_Task brief_.
Omit the pictures and output exactly the lines from the start of the entries through the line containing "camera: 25 degrees left, 10 degrees up".

_Stored data_.

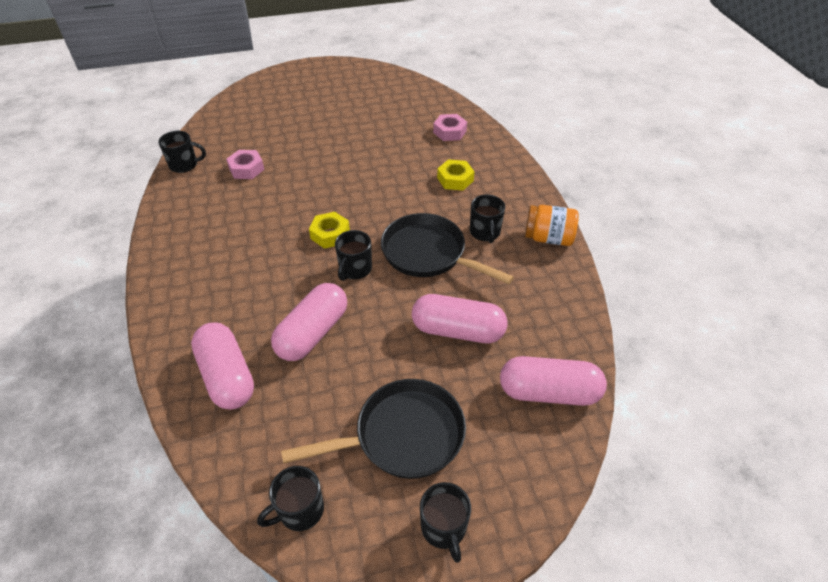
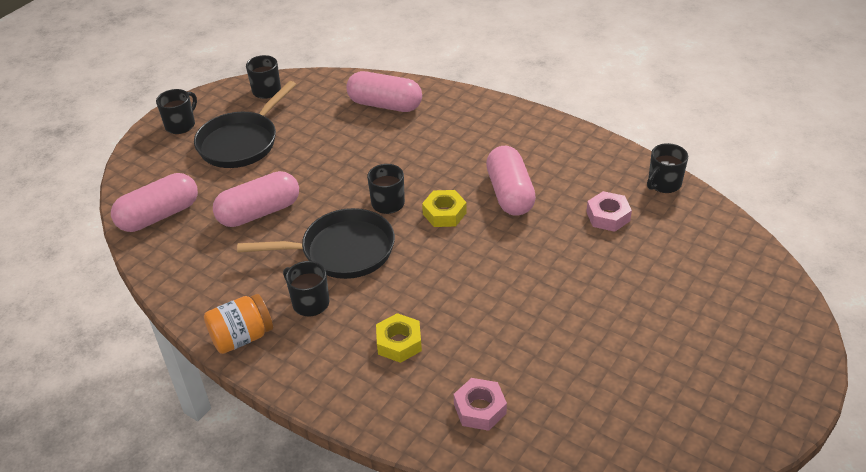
camera: 140 degrees right, 5 degrees down
pink capsule [271,283,347,361] -> pink capsule moved to [486,146,536,216]
black mug [420,482,471,563] -> black mug turned 90 degrees clockwise [156,89,197,134]

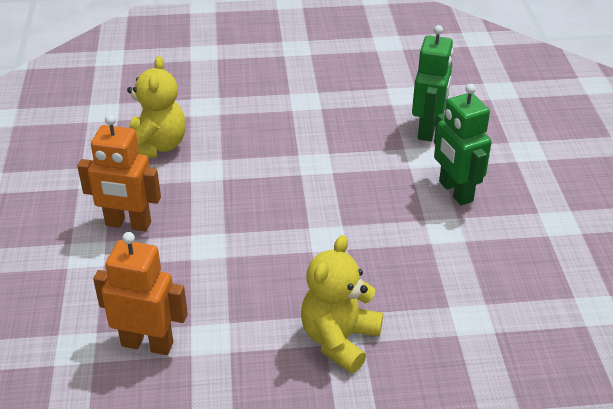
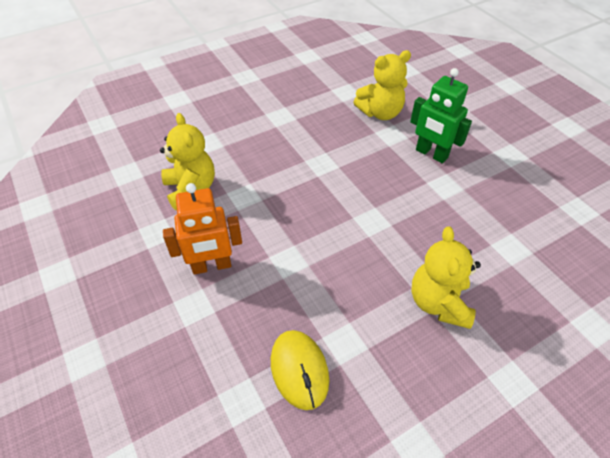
camera: 25 degrees left, 10 degrees up
orange robot [93,232,188,355] -> yellow mouse [271,330,329,410]
green robot [412,25,454,141] -> yellow teddy bear [353,50,411,120]

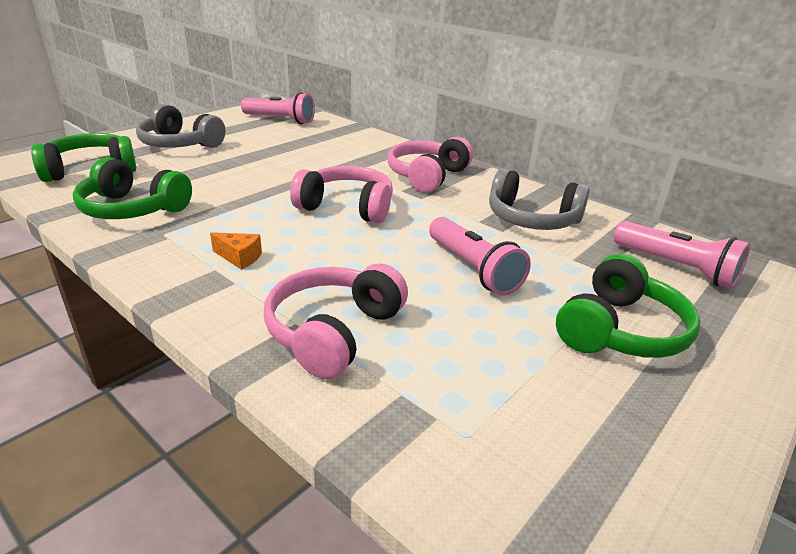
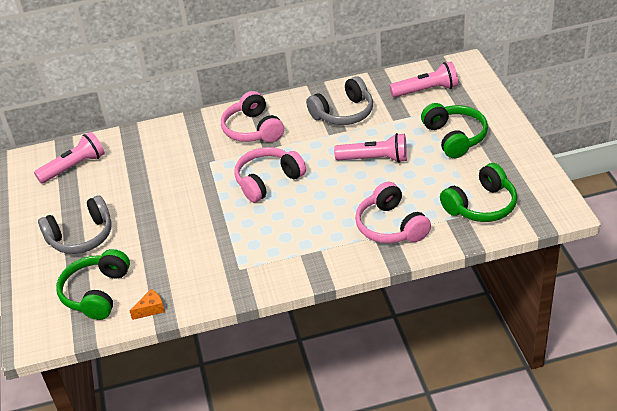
camera: 50 degrees left, 10 degrees up
green headphones [73,157,192,219] -> green headphones moved to [440,163,517,222]
orange cheese [210,232,262,270] -> orange cheese moved to [130,289,165,320]

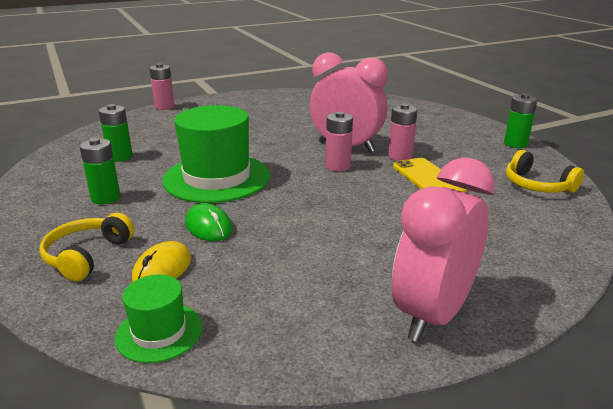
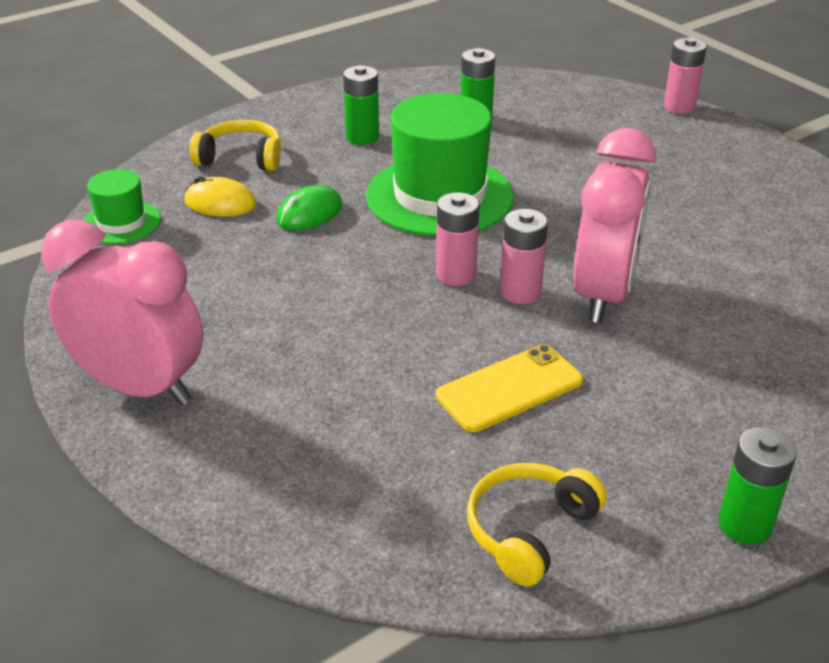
camera: 80 degrees right, 10 degrees up
pink battery [388,104,417,161] -> pink battery moved to [436,192,480,286]

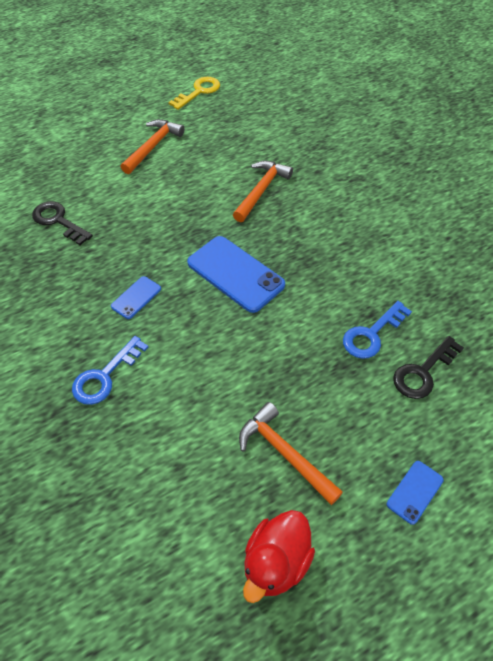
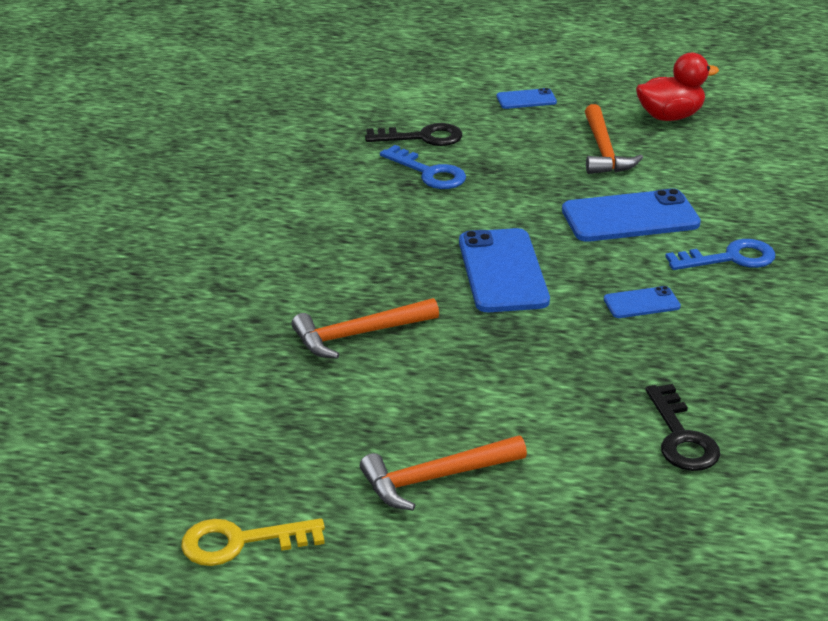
camera: 140 degrees left, 20 degrees down
blue key [343,301,412,359] -> blue key turned 45 degrees clockwise [380,145,466,189]
none -> blue phone [562,189,701,242]

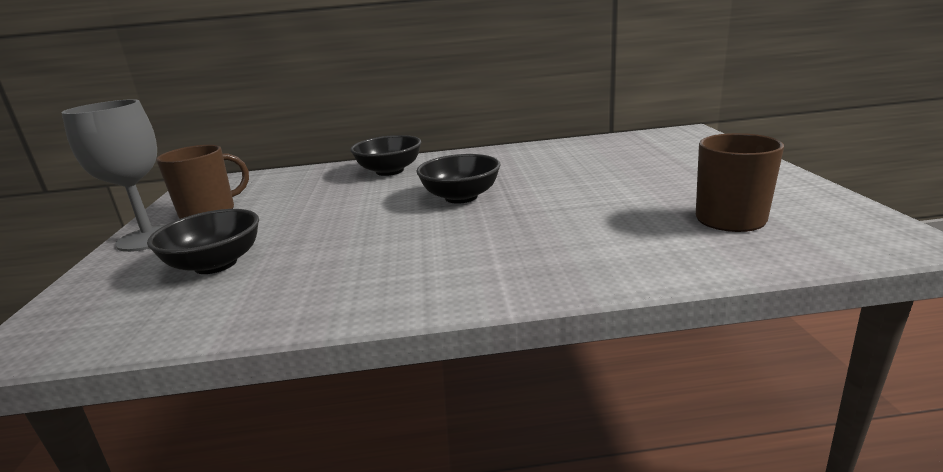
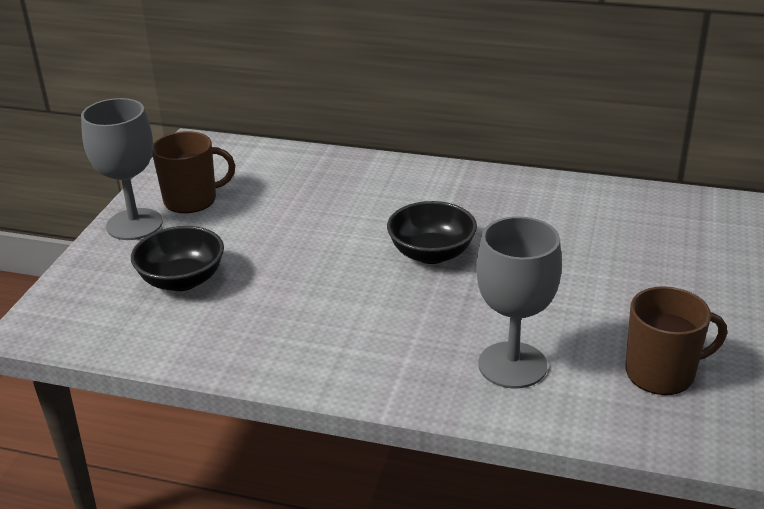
camera: 20 degrees right, 10 degrees up
black bowl [350,135,421,176] -> none
none -> grey goblet [476,216,562,389]

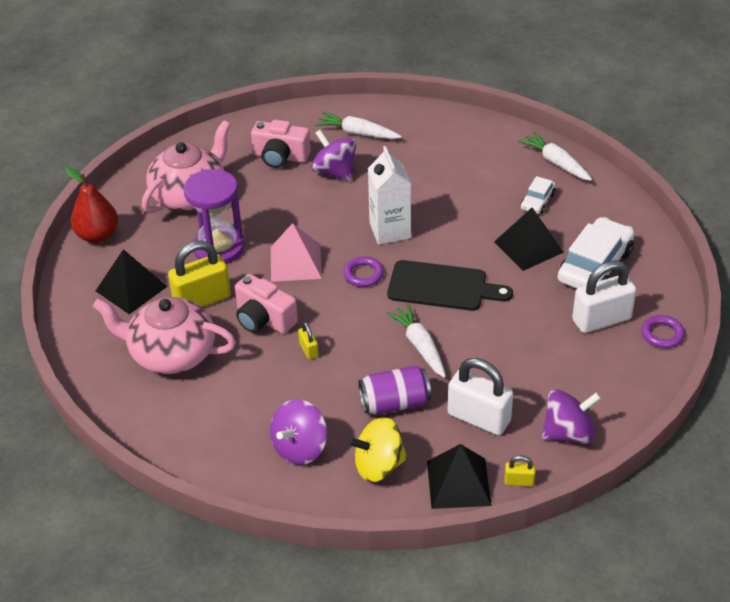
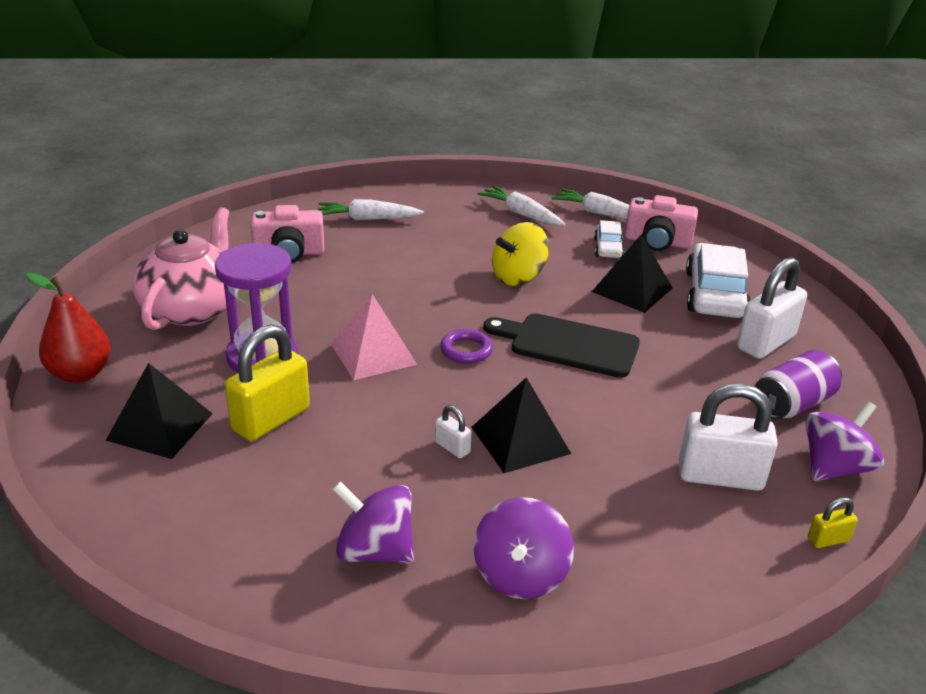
camera: 25 degrees left, 10 degrees down
pink teapot [92,297,236,374] -> none
pink camera [235,274,298,334] -> pink camera moved to [625,195,698,251]
yellow padlock [298,322,318,359] -> white padlock [435,405,472,458]
purple spinning top [311,130,356,181] -> purple spinning top moved to [332,481,414,563]
yellow spinning top [348,417,407,482] -> yellow spinning top moved to [492,222,549,286]
purple can [358,365,431,415] -> purple can moved to [754,350,842,419]
white carton [368,146,411,245] -> none
white carrot [386,304,446,378] -> white carrot moved to [477,185,565,226]
black cutting board [387,260,513,311] -> black cutting board turned 150 degrees counterclockwise [483,313,640,378]
black pyramid [427,444,491,509] -> black pyramid moved to [471,377,571,473]
purple ring [641,315,685,348] -> none

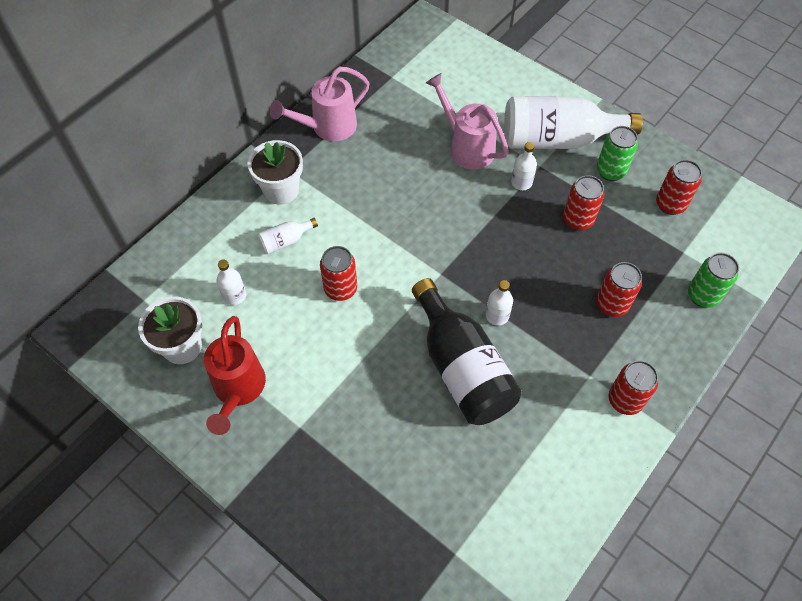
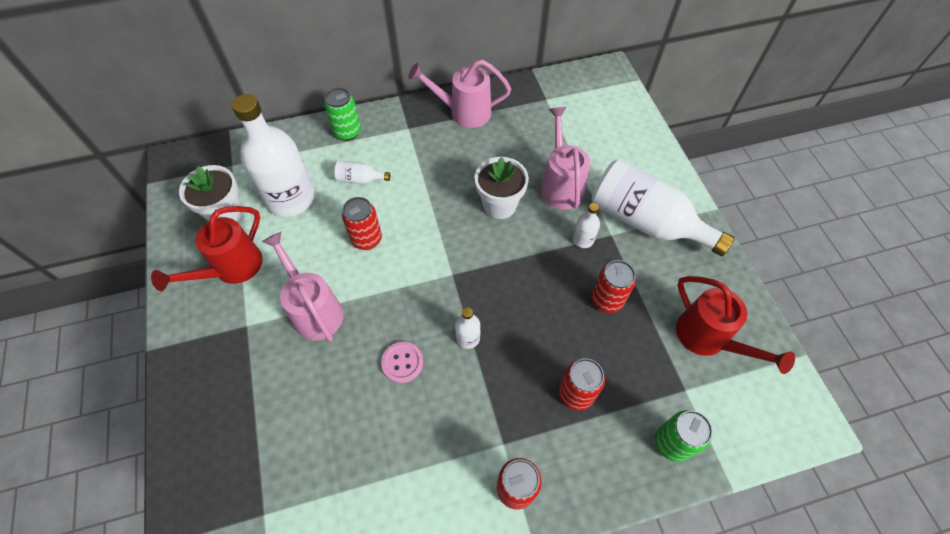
camera: 35 degrees right, 0 degrees up
white bottle [217,259,246,305] -> white bottle [232,94,315,217], size x2.37
white flower pot [247,140,303,205] -> white flower pot moved to [475,157,529,219]
black bottle [412,278,522,425] -> pink button [381,342,423,383]
green can [597,126,638,181] -> green can moved to [324,88,361,141]
red can [656,160,702,215] -> red watering can [676,276,795,374]
none -> pink watering can [262,232,344,342]

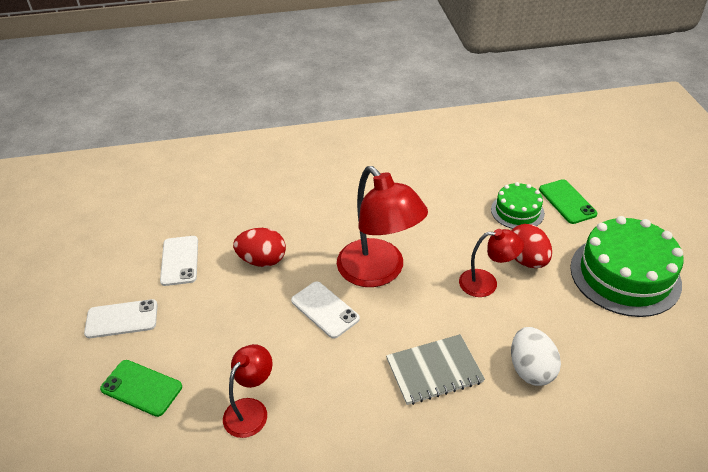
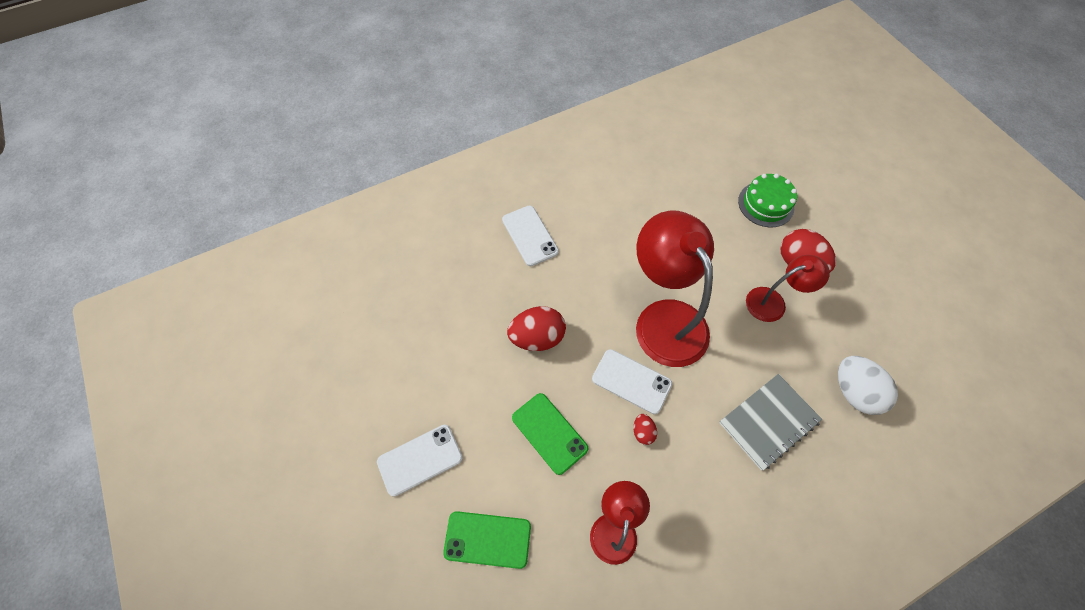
camera: 20 degrees left, 20 degrees up
white phone [160,236,198,286] -> white phone moved to [502,206,559,266]
red lamp [337,166,428,287] -> red lamp turned 150 degrees counterclockwise [636,211,714,367]
green phone [539,179,597,224] -> green phone moved to [512,393,588,475]
green cake [570,216,684,317] -> none
none -> red egg [633,414,657,445]

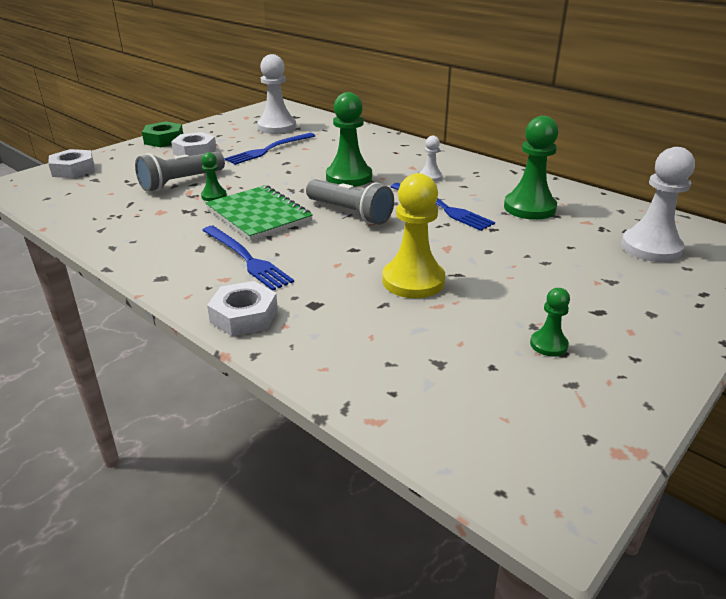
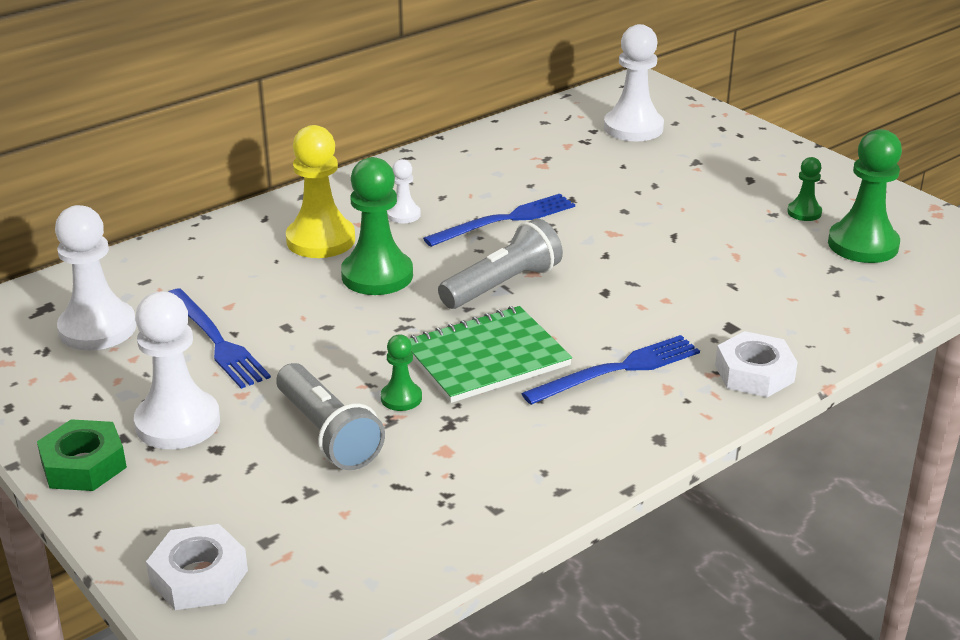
camera: 80 degrees left, 0 degrees up
white nut [171,132,217,156] -> white pawn [134,292,220,449]
yellow pawn [382,173,445,298] -> yellow pawn moved to [286,125,355,258]
green pawn [504,116,559,220] -> green pawn moved to [828,129,902,263]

_Reply to the exercise_.
camera: 140 degrees right, 5 degrees down
pink capsule [271,283,347,361] -> pink capsule moved to [486,146,536,216]
black mug [420,482,471,563] -> black mug turned 90 degrees clockwise [156,89,197,134]

camera: 25 degrees left, 10 degrees up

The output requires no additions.